**** Data to examine ****

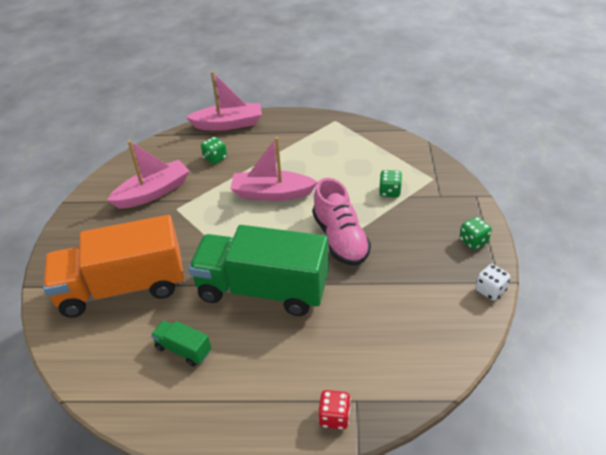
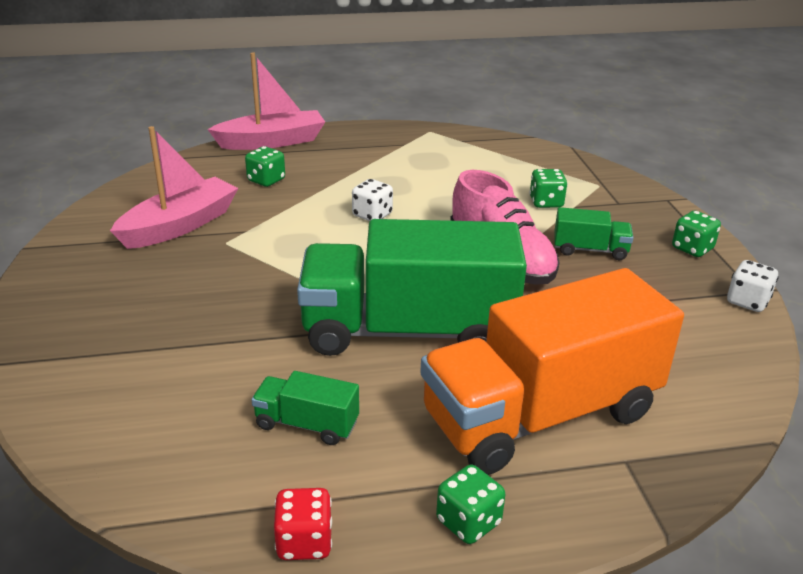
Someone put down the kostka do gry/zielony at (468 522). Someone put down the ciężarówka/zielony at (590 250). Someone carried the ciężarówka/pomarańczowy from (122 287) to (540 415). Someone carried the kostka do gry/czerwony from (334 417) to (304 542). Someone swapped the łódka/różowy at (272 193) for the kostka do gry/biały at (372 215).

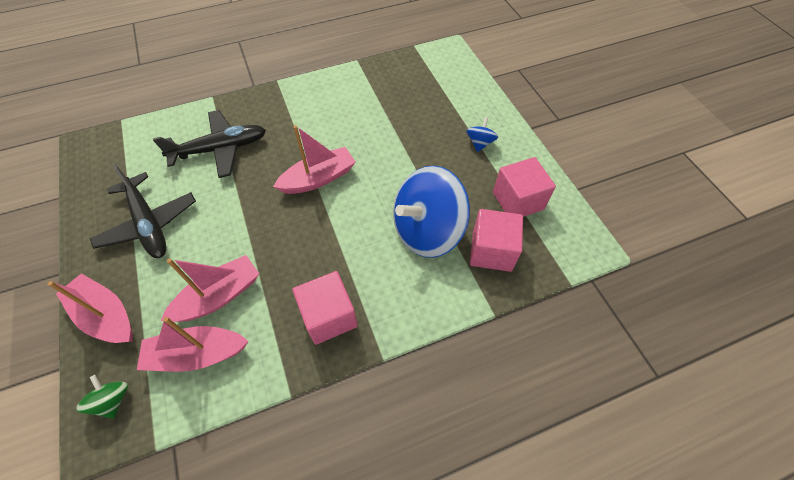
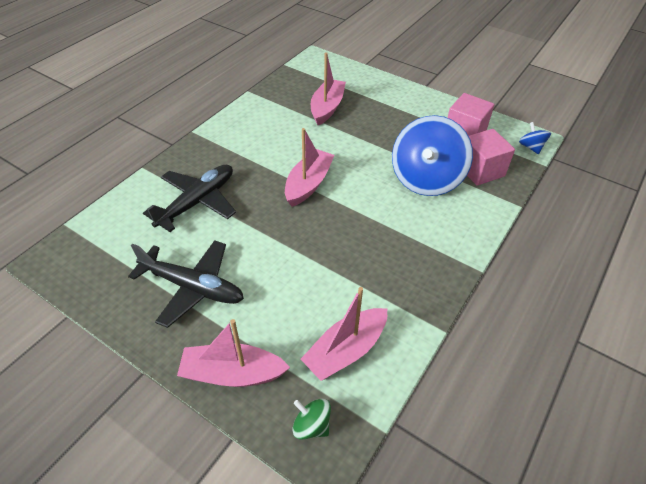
Someone took away the sześcian/różowy at (329 316). Someone carried the łódka/różowy from (219 296) to (327 108). Someone carried the bączek/niebieski from (480 143) to (531 147).

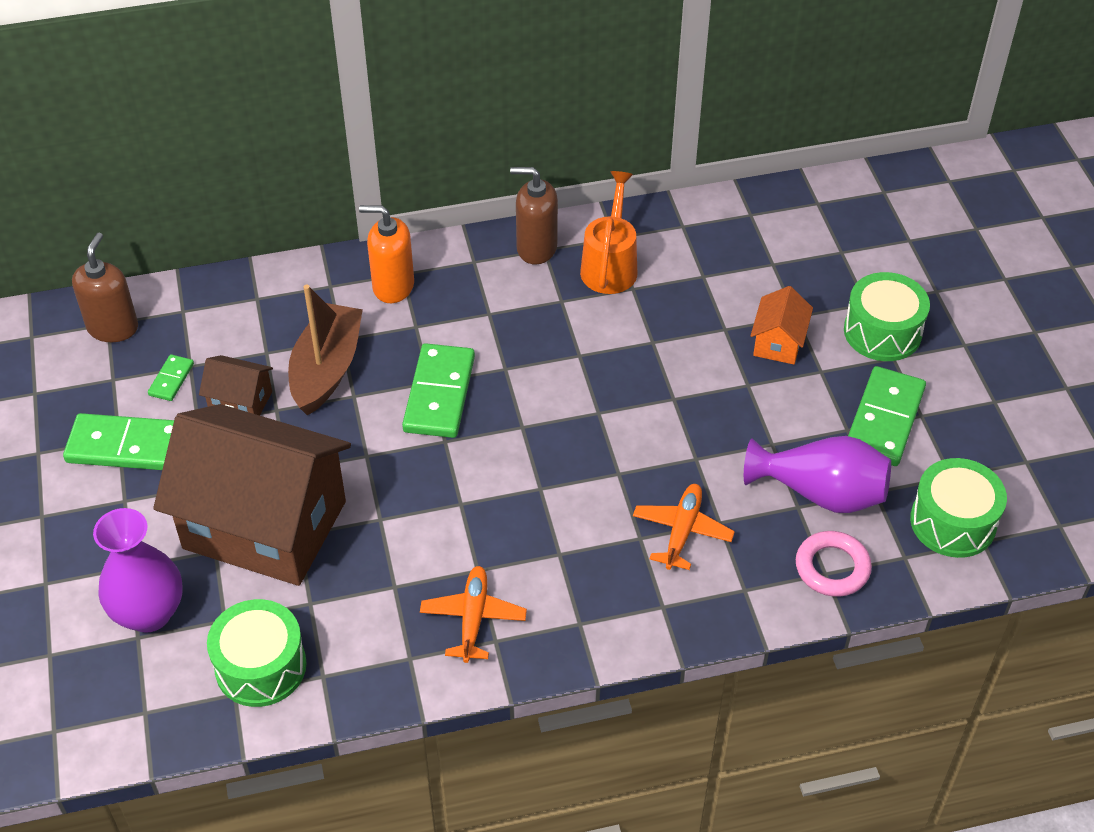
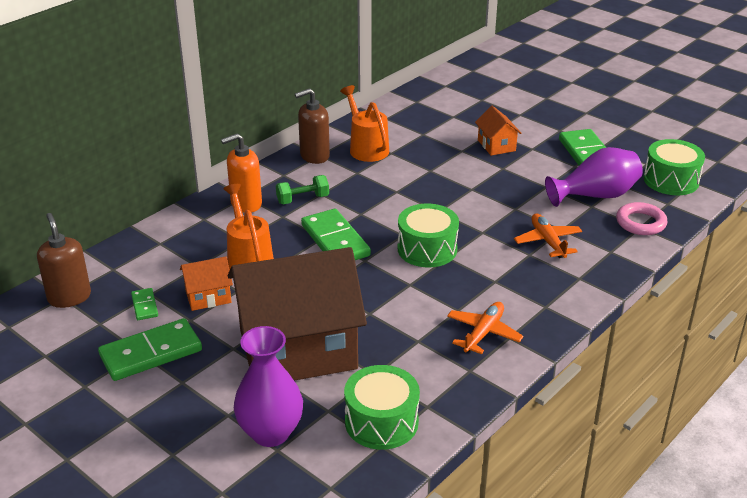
Someone put down the hantel/zielony at (303 199). Someone carried the bęben/zielony from (882 332) to (427 249). Someone swapped the łódka/brązowy at (326 369) for the konewka/pomarańczowy at (248 258). Someone repainted the domek/brązowy at (240 401), which became the domek/pomarańczowy at (208 296). Someone rotated the samolot/pomarańczowy at (473 618) by 60 degrees clockwise.

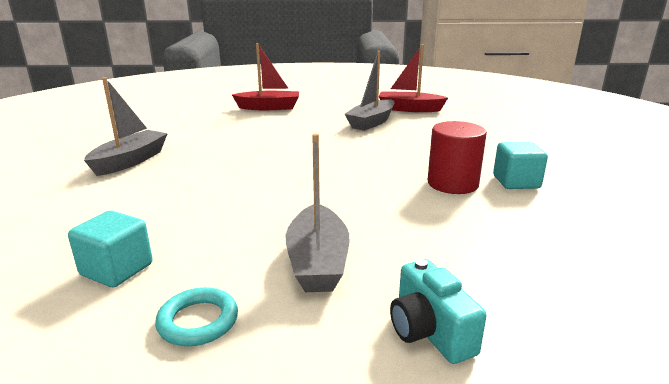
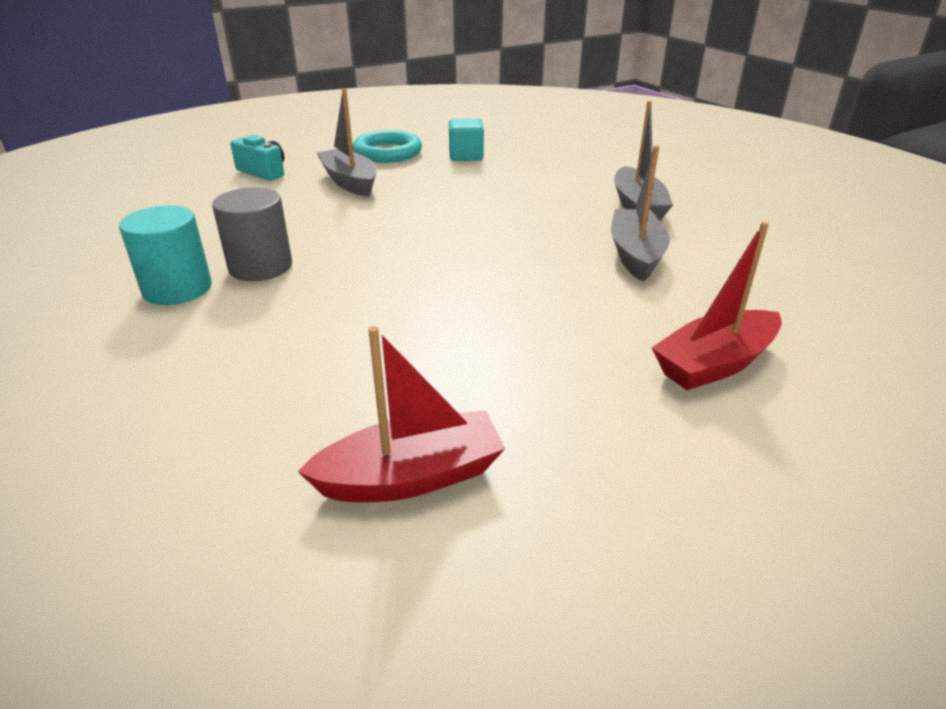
Someone carried the łódka/szary from (371 122) to (636 255). Someone swapped the sześcian/turkusowy at (516 182) for the walec/turkusowy at (177 289). Someone repainted the walec/czerwony at (452 184), which became the walec/szary at (260 267). Someone scaled the pierścień/turkusowy at (198 321) by 1.62.

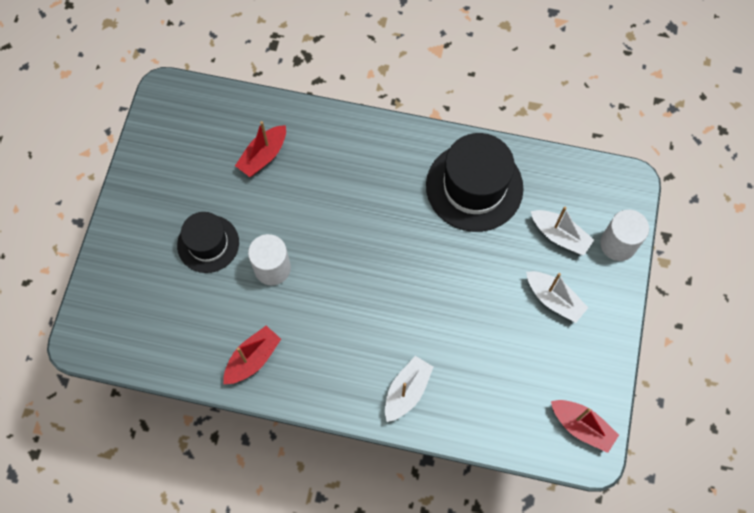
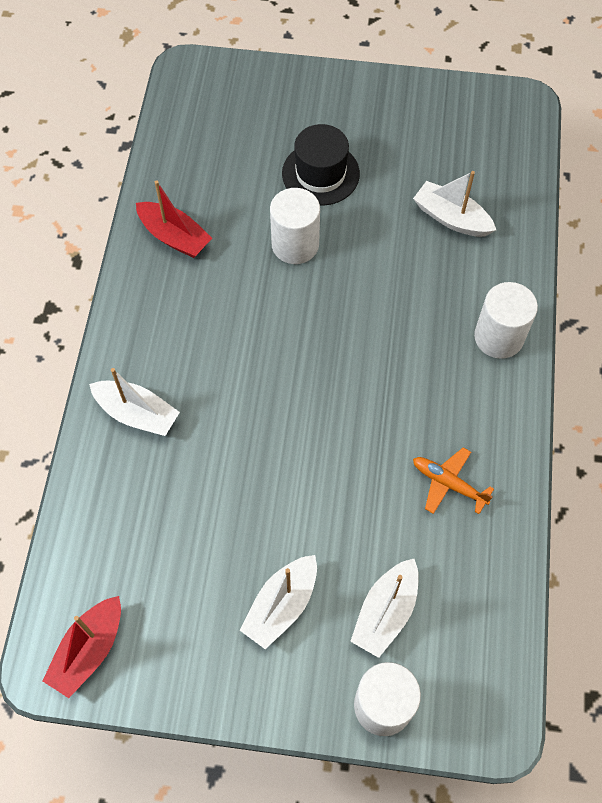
Someone put down the walec/biały at (498 337). Someone swapped the kapelusz/czarny at (474 187) for the samolot/pomarańczowy at (449 484). Someone repainted the łódka/czerwony at (263 156), which became the łódka/biały at (451 218).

****

Your goal:
In the answer, the data should reappear exactly, with no pictures.

Result of the task:
Someone put down the kostka do gry/zielony at (468 522). Someone put down the ciężarówka/zielony at (590 250). Someone carried the ciężarówka/pomarańczowy from (122 287) to (540 415). Someone carried the kostka do gry/czerwony from (334 417) to (304 542). Someone swapped the łódka/różowy at (272 193) for the kostka do gry/biały at (372 215).

Someone took away the sześcian/różowy at (329 316). Someone carried the łódka/różowy from (219 296) to (327 108). Someone carried the bączek/niebieski from (480 143) to (531 147).

Someone put down the hantel/zielony at (303 199). Someone carried the bęben/zielony from (882 332) to (427 249). Someone swapped the łódka/brązowy at (326 369) for the konewka/pomarańczowy at (248 258). Someone repainted the domek/brązowy at (240 401), which became the domek/pomarańczowy at (208 296). Someone rotated the samolot/pomarańczowy at (473 618) by 60 degrees clockwise.

Someone carried the łódka/szary from (371 122) to (636 255). Someone swapped the sześcian/turkusowy at (516 182) for the walec/turkusowy at (177 289). Someone repainted the walec/czerwony at (452 184), which became the walec/szary at (260 267). Someone scaled the pierścień/turkusowy at (198 321) by 1.62.

Someone put down the walec/biały at (498 337). Someone swapped the kapelusz/czarny at (474 187) for the samolot/pomarańczowy at (449 484). Someone repainted the łódka/czerwony at (263 156), which became the łódka/biały at (451 218).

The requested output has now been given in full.